> [Stored items from a collection]:
╔══
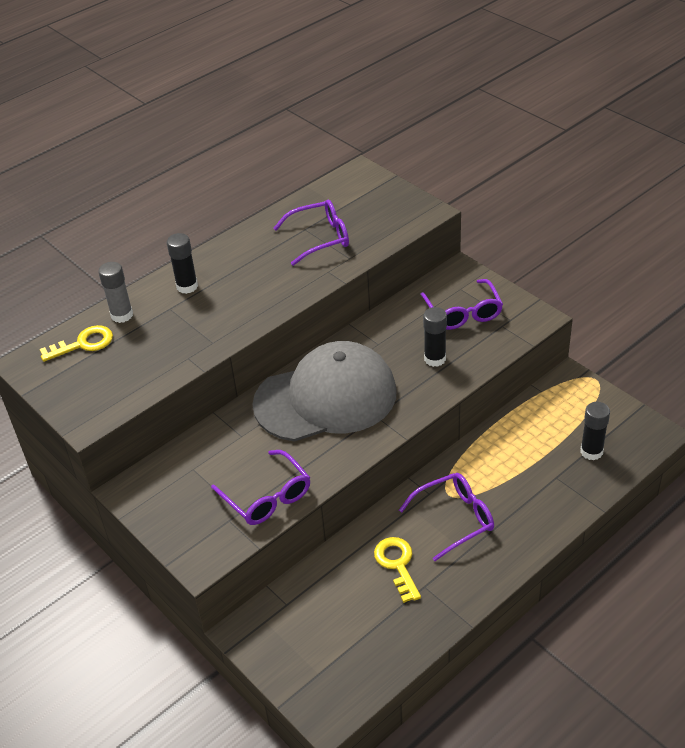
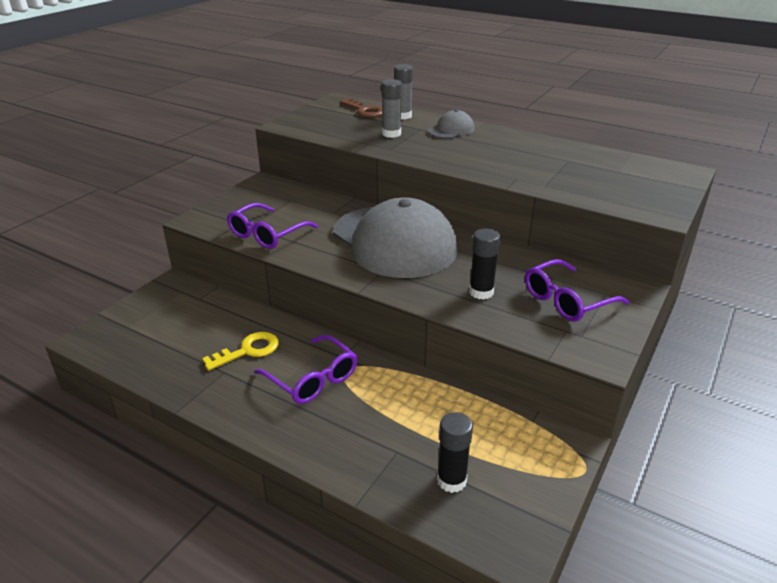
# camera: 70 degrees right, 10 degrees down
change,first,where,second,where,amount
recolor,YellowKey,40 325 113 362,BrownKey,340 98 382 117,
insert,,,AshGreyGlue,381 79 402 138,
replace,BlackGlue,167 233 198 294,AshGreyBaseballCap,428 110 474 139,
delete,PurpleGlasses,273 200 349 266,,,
╚══
> [Task to carry out]: The data must be repeated exactly. Any pictures in it are to be left out.

> [Result]:
# camera: 70 degrees right, 10 degrees down
change,first,where,second,where,amount
recolor,YellowKey,40 325 113 362,BrownKey,340 98 382 117,
insert,,,AshGreyGlue,381 79 402 138,
replace,BlackGlue,167 233 198 294,AshGreyBaseballCap,428 110 474 139,
delete,PurpleGlasses,273 200 349 266,,,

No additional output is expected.